#### Directions for this task:
Repeat the data from the line with "superior [764, 995]" to the line with "The image size is (1165, 1654).", changing "shrub" to "bush" and leaving everything else as it is.

### Material shown

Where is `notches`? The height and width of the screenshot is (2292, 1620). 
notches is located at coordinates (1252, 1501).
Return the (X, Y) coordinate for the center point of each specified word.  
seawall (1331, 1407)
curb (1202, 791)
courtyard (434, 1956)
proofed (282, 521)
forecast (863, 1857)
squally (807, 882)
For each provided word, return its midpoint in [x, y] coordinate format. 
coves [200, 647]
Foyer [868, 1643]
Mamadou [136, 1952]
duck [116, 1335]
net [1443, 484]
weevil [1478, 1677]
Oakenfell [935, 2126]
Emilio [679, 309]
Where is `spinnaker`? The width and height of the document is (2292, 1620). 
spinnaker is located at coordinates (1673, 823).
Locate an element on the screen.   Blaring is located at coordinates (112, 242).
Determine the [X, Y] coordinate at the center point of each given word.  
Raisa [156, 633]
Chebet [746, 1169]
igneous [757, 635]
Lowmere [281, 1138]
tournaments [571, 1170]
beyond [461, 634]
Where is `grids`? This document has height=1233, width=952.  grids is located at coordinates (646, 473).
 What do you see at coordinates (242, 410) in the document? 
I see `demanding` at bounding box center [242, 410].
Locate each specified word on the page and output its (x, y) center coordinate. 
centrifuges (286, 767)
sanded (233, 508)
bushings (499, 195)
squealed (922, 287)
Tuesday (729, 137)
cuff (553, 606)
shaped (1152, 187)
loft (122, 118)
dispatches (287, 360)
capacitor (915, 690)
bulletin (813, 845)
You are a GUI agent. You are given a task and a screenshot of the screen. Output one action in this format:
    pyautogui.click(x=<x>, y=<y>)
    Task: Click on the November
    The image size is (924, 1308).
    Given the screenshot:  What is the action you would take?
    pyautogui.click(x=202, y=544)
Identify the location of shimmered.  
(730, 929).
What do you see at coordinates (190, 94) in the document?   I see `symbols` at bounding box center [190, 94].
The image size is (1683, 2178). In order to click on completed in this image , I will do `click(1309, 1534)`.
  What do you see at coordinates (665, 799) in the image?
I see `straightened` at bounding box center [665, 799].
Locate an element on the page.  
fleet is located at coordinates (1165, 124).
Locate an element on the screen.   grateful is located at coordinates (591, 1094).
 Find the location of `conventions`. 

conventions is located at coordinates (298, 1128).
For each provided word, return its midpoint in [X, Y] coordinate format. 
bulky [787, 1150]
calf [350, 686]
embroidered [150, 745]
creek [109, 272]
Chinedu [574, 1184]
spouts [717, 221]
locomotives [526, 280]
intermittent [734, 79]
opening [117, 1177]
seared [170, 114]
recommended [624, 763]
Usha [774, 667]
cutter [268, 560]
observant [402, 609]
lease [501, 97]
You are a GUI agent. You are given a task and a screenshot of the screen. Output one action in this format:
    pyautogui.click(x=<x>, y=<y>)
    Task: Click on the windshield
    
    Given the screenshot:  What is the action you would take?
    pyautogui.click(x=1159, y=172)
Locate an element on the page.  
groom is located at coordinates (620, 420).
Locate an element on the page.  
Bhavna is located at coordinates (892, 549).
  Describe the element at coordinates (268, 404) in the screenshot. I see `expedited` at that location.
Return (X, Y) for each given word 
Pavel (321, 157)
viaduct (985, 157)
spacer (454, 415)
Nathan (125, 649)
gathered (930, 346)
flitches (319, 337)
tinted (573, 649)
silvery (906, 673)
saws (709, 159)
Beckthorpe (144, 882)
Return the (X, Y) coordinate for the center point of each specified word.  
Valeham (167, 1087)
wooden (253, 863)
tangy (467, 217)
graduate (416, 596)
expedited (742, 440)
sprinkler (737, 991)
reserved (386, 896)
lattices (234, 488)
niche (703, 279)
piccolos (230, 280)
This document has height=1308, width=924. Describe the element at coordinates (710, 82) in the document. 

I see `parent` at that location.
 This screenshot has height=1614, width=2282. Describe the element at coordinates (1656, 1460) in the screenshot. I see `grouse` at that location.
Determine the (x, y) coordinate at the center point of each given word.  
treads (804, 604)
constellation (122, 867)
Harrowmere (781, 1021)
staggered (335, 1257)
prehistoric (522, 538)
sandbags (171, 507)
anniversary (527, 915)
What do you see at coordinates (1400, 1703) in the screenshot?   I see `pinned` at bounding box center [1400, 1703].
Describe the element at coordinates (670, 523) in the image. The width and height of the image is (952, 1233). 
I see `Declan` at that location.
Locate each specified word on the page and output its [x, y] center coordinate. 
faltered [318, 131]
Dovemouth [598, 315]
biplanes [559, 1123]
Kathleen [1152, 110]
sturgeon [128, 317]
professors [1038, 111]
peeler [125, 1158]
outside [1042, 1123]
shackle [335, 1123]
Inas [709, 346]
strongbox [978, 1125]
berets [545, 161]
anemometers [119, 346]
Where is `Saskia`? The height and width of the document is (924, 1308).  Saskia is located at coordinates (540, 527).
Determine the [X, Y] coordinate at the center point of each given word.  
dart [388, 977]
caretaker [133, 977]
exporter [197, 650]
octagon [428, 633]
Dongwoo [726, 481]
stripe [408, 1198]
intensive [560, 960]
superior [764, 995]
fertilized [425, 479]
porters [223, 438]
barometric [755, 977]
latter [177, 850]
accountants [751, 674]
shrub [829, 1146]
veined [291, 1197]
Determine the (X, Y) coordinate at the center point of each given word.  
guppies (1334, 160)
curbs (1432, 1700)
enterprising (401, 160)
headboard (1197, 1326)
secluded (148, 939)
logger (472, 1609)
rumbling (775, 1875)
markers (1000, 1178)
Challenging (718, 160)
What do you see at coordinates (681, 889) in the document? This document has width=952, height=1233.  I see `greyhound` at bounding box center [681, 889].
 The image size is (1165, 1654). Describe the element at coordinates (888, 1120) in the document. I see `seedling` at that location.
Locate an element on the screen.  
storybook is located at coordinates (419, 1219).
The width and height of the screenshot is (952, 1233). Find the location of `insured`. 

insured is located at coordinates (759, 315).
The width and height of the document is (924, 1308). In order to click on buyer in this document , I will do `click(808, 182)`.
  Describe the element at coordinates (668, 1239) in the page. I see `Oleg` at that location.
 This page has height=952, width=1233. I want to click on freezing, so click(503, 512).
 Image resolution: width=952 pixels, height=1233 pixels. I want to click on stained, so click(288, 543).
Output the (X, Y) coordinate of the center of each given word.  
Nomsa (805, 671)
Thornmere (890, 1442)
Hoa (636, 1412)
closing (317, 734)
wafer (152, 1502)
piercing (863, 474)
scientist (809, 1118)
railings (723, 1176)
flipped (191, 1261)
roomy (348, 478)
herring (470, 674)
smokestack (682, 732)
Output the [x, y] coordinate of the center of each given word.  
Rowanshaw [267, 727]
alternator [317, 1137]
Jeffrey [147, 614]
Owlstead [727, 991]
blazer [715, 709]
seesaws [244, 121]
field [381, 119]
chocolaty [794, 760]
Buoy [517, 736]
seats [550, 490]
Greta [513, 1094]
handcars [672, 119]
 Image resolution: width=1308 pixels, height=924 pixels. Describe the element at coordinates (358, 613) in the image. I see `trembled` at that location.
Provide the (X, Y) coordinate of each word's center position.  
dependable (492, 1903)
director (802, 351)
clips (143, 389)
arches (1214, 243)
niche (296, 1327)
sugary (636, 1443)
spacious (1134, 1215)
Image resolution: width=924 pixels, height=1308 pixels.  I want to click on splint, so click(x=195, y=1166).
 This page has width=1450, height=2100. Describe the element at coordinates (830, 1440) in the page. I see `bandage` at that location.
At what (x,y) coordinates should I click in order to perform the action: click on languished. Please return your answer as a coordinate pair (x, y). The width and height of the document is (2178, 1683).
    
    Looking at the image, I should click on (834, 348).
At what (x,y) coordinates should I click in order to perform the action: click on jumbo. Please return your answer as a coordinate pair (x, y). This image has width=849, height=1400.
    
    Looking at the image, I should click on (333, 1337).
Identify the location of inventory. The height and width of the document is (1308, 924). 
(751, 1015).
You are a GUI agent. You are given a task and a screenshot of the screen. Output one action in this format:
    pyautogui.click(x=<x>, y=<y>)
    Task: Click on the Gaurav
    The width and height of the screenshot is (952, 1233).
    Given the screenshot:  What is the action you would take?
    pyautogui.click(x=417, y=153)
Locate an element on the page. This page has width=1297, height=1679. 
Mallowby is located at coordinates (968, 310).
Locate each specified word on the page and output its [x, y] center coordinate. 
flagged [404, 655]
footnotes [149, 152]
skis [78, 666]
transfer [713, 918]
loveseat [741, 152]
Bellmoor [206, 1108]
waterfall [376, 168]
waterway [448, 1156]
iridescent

######

#### Result for this exercise:
superior [764, 995]
fertilized [425, 479]
porters [223, 438]
barometric [755, 977]
latter [177, 850]
accountants [751, 674]
bush [829, 1146]
veined [291, 1197]
Determine the (X, Y) coordinate at the center point of each given word.  
guppies (1334, 160)
curbs (1432, 1700)
enterprising (401, 160)
headboard (1197, 1326)
secluded (148, 939)
logger (472, 1609)
rumbling (775, 1875)
markers (1000, 1178)
Challenging (718, 160)
What do you see at coordinates (681, 889) in the document? This document has width=952, height=1233.  I see `greyhound` at bounding box center [681, 889].
 The image size is (1165, 1654). Describe the element at coordinates (888, 1120) in the document. I see `seedling` at that location.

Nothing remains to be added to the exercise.